_Directions_.
With the line containing "The beignet/jaune ended" as the final line, restate exactly every line of the data below from the first one onward, and copy no pictures.

_Record extracts_.
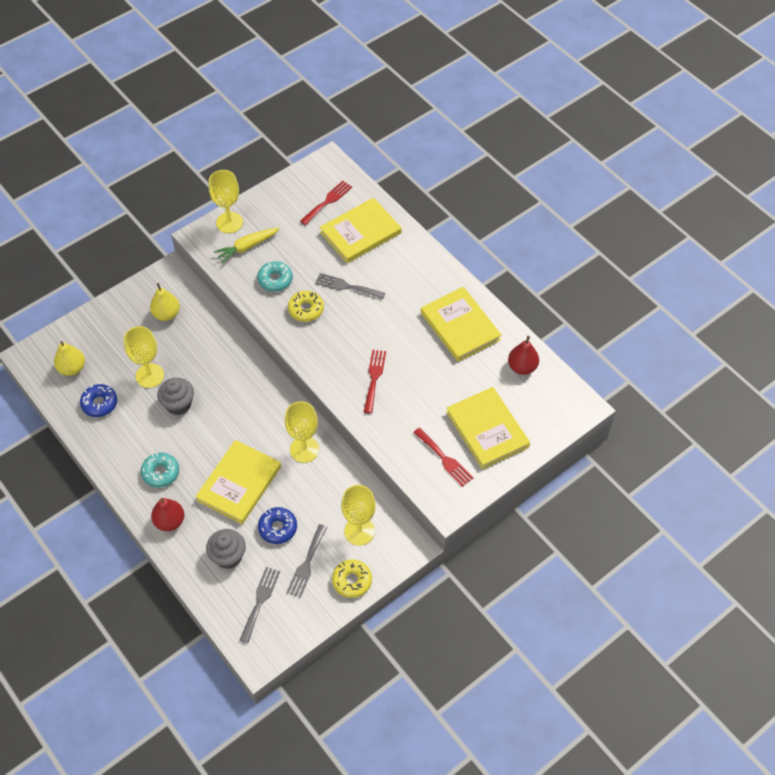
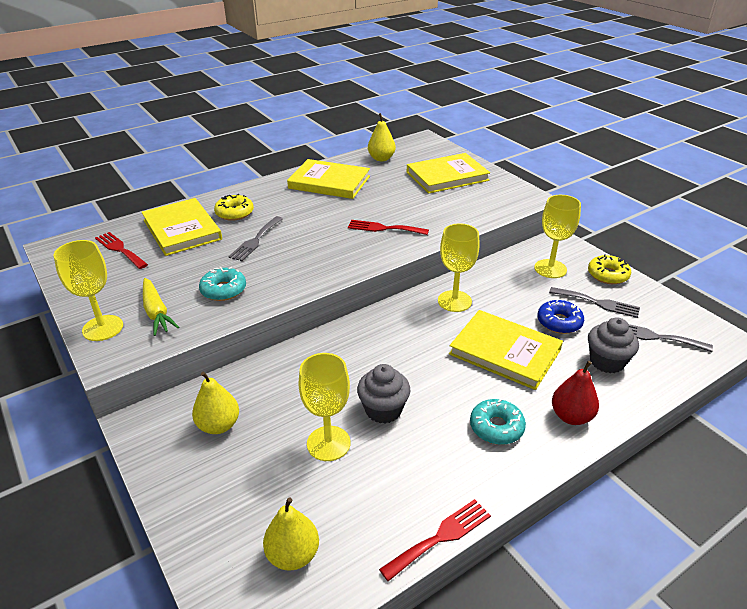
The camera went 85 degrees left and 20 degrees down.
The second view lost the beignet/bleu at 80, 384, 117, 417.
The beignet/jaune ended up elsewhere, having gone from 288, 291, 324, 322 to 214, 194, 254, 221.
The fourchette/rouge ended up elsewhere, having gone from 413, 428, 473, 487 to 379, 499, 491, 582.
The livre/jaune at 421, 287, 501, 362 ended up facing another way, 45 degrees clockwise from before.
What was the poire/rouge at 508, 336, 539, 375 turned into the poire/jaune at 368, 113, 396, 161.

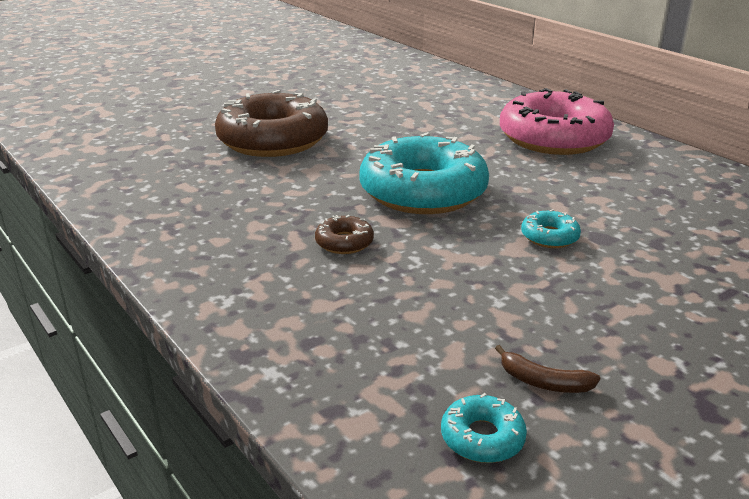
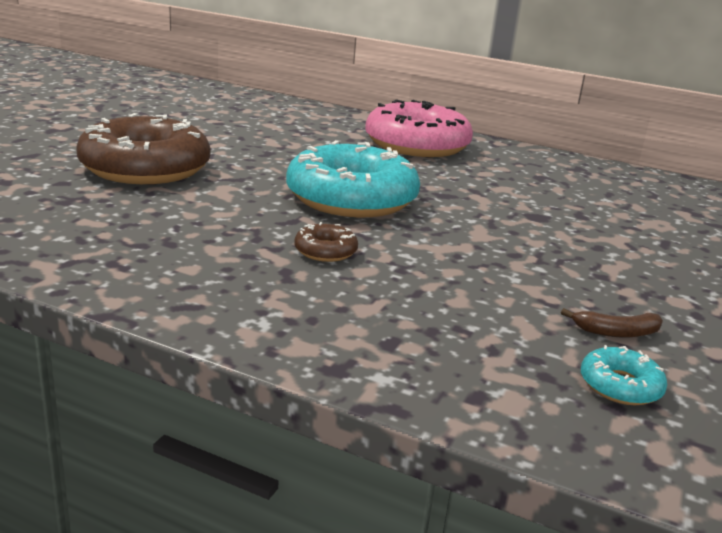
The camera went 30 degrees left and 5 degrees down.
The second view lost the beignet/turquoise at 521, 209, 581, 248.

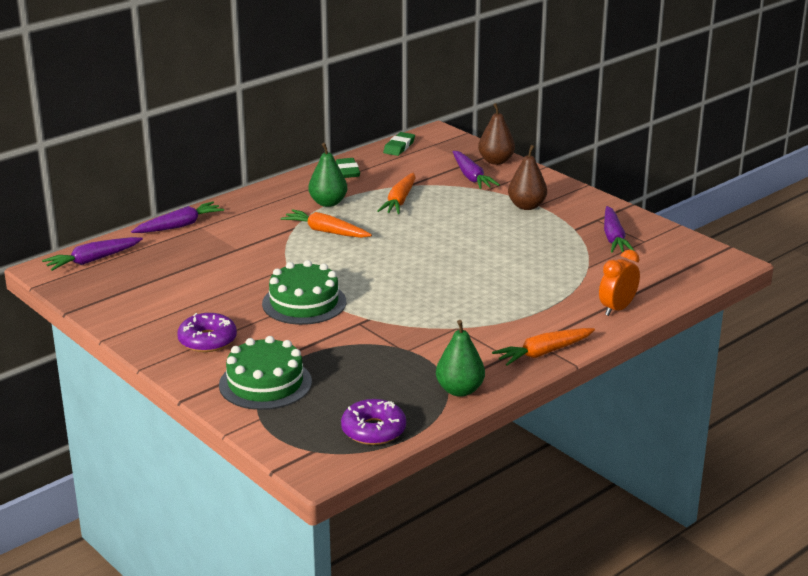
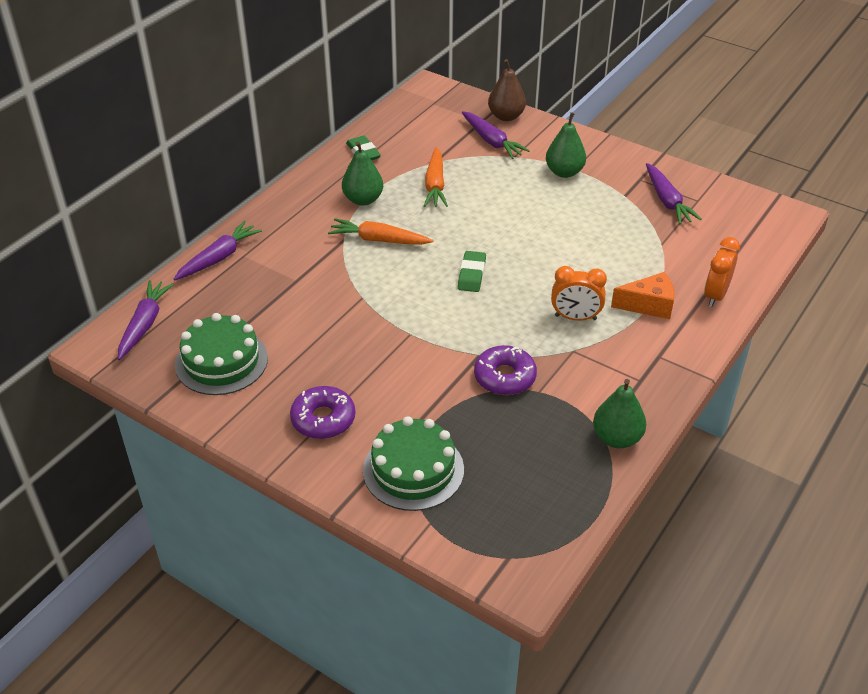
The camera went 15 degrees left and 15 degrees up.
The carotte/violet at 42, 237, 143, 271 ended up facing another way, 150 degrees clockwise from before.
The gâteau/vert ended up elsewhere, having gone from 262, 260, 346, 325 to 175, 313, 268, 395.
The beignet/violet ended up elsewhere, having gone from 341, 399, 406, 445 to 474, 345, 537, 395.
The gomme/vert ended up elsewhere, having gone from 383, 132, 415, 156 to 458, 251, 486, 292.
The second view lost the carotte/orange at 492, 328, 595, 366.
What was the poire/marron at 508, 145, 547, 210 turned into the poire/vert at 546, 112, 586, 178.
The second view gained the réveil/orange at 551, 266, 607, 321.
The second view gained the fromage/orange at 611, 272, 675, 319.

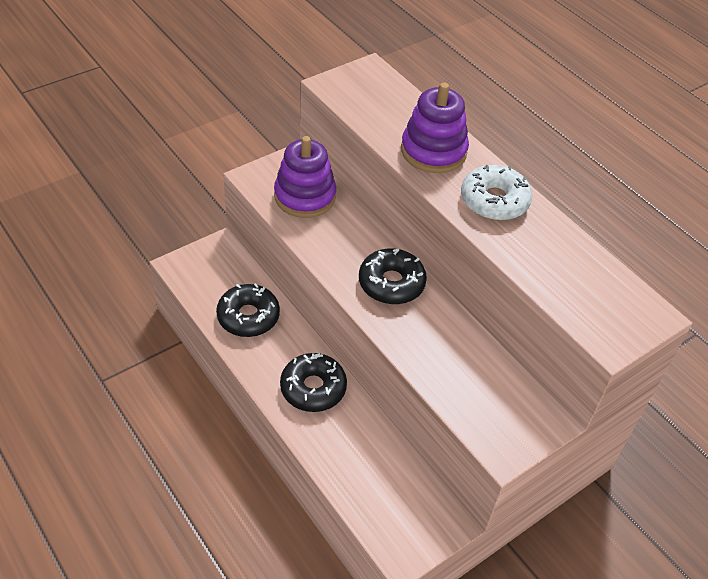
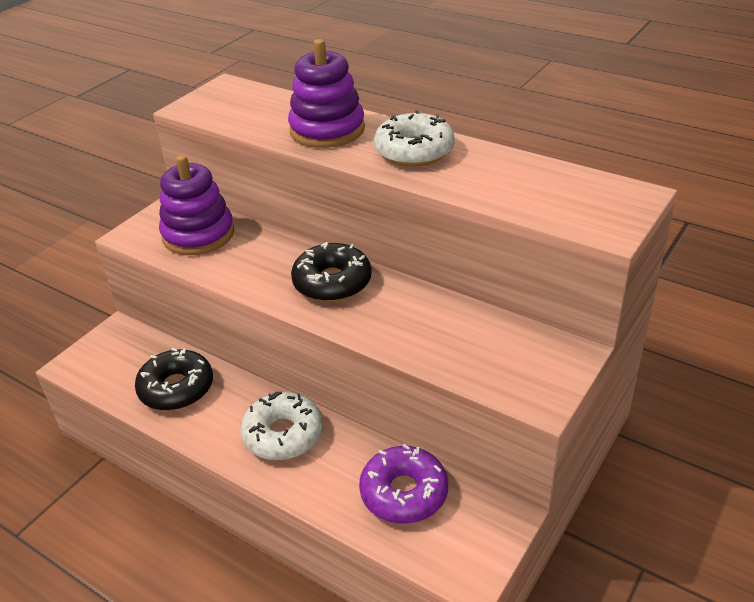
The camera went 15 degrees left and 10 degrees down.
What was the beignet/noir at 280, 353, 347, 412 turned into the beignet/blanc at 240, 391, 323, 460.
The second view gained the beignet/violet at 359, 444, 448, 524.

_Result below_.
The camera went 85 degrees left and 20 degrees down.
The second view lost the beignet/bleu at 80, 384, 117, 417.
The beignet/jaune ended up elsewhere, having gone from 288, 291, 324, 322 to 214, 194, 254, 221.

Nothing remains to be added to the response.